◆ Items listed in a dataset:

- - -

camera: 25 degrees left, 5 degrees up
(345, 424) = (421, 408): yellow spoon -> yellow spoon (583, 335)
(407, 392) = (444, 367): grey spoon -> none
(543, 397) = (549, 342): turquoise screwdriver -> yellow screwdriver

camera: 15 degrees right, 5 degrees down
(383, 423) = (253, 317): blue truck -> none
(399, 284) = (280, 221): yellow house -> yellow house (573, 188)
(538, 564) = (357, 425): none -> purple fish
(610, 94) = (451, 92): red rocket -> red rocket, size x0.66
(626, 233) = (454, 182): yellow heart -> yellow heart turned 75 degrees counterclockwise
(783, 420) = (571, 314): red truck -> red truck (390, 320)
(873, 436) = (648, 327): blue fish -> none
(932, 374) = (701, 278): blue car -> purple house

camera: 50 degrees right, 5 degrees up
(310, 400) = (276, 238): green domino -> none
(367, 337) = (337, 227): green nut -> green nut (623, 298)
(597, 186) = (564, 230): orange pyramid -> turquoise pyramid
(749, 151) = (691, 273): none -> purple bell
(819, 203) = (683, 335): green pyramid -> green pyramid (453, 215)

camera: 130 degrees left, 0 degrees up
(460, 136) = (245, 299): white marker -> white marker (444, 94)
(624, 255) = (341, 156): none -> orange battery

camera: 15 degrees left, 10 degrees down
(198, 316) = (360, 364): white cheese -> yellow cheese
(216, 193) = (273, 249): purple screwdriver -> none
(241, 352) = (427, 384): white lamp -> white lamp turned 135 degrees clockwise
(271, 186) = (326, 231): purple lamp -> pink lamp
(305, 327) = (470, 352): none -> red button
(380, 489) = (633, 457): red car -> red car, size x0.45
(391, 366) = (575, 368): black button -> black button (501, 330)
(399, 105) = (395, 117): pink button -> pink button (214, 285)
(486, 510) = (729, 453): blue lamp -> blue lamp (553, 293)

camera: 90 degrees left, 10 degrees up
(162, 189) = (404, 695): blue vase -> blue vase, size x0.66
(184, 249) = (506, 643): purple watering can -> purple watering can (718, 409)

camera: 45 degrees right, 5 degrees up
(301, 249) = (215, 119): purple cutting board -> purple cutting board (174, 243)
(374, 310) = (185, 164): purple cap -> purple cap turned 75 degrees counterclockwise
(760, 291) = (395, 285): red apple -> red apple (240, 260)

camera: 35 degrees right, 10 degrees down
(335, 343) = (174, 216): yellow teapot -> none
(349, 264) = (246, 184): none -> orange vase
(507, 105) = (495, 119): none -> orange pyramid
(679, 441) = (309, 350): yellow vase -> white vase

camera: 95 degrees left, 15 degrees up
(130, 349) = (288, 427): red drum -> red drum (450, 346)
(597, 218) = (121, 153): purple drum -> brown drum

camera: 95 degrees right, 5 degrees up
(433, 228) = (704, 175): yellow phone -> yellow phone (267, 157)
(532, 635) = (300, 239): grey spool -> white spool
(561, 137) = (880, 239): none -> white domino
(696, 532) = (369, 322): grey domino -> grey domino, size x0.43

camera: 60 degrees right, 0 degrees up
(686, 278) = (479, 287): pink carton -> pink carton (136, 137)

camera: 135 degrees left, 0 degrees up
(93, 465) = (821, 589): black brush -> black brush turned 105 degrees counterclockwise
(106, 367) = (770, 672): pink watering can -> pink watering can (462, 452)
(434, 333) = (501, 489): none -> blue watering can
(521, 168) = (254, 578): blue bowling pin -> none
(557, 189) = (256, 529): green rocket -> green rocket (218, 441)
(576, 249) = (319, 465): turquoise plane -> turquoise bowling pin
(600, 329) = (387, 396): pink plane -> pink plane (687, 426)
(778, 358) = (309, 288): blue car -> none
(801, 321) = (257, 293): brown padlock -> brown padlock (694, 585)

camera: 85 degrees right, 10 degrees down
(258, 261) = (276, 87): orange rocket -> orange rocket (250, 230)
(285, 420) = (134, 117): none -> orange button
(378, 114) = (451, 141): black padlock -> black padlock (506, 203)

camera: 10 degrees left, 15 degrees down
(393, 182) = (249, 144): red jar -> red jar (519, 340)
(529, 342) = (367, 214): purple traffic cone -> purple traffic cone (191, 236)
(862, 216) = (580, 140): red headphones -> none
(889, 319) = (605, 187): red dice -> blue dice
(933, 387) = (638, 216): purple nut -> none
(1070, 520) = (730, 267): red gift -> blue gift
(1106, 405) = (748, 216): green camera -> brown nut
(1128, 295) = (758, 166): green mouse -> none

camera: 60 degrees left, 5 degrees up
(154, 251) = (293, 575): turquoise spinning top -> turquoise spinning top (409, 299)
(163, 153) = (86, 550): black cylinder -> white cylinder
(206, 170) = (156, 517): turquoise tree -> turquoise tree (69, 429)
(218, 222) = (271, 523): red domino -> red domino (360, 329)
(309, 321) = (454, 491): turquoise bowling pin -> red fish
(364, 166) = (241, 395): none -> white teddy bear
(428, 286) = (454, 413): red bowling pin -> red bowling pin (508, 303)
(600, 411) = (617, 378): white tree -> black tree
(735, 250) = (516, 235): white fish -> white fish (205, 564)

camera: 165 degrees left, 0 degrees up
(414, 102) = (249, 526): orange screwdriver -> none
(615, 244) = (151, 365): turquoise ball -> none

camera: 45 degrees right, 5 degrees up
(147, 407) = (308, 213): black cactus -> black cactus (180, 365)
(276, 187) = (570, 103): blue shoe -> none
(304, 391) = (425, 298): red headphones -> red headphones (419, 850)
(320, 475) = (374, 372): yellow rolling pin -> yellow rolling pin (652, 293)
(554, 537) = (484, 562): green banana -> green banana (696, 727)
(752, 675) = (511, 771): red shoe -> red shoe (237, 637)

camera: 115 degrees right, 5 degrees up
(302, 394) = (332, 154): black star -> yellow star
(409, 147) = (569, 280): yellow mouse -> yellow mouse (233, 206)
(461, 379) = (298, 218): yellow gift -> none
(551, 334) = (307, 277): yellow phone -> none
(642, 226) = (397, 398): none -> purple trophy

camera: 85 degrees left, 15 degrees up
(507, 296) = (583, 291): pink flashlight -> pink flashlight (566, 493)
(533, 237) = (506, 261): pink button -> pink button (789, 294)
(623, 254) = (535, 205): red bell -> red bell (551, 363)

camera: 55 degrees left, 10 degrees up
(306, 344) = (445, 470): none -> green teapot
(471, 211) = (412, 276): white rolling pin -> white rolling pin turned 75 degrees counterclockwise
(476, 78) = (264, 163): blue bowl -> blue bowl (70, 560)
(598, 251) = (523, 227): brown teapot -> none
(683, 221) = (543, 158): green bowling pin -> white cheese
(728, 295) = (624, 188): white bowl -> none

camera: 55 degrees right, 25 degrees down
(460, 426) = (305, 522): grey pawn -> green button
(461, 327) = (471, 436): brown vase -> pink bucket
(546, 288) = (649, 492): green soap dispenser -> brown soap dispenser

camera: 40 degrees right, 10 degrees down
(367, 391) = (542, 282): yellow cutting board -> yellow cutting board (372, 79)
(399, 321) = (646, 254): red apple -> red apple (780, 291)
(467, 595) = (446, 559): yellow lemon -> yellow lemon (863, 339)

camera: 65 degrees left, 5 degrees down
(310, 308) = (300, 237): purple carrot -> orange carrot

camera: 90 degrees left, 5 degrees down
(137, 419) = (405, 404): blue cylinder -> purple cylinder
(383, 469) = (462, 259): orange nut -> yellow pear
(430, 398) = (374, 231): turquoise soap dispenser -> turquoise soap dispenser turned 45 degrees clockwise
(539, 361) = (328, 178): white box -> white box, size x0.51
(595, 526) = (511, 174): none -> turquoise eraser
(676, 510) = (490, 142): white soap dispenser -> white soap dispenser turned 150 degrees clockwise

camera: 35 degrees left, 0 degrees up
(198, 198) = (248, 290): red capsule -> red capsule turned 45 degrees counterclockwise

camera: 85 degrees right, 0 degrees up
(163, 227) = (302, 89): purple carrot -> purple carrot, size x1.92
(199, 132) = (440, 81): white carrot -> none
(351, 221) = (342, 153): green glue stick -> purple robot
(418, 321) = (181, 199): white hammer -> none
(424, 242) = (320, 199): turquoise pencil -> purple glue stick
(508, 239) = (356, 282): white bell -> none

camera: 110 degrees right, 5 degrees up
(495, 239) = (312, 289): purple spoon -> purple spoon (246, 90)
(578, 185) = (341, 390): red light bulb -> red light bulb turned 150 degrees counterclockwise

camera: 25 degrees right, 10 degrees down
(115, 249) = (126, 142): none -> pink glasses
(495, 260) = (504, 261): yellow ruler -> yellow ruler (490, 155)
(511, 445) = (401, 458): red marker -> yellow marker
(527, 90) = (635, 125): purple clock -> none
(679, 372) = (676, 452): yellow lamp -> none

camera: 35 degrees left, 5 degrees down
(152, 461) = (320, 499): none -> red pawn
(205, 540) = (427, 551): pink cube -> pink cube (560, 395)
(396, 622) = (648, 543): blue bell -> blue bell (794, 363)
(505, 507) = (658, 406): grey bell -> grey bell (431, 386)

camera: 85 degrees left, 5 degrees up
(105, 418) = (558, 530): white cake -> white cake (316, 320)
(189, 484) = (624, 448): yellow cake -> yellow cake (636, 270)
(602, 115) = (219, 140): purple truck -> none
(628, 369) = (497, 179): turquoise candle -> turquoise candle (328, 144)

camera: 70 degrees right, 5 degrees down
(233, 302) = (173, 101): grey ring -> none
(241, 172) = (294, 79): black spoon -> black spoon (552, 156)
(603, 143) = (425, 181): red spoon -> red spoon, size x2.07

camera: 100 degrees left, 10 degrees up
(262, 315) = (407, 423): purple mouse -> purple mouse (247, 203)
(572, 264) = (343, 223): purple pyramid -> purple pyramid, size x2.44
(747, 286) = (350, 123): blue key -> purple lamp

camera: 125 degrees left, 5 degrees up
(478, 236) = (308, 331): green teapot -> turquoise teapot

- - -

◆ What is being asked:
The word "vase" appears in how many lines of the records? Give the number only.

◆ Answer below:
4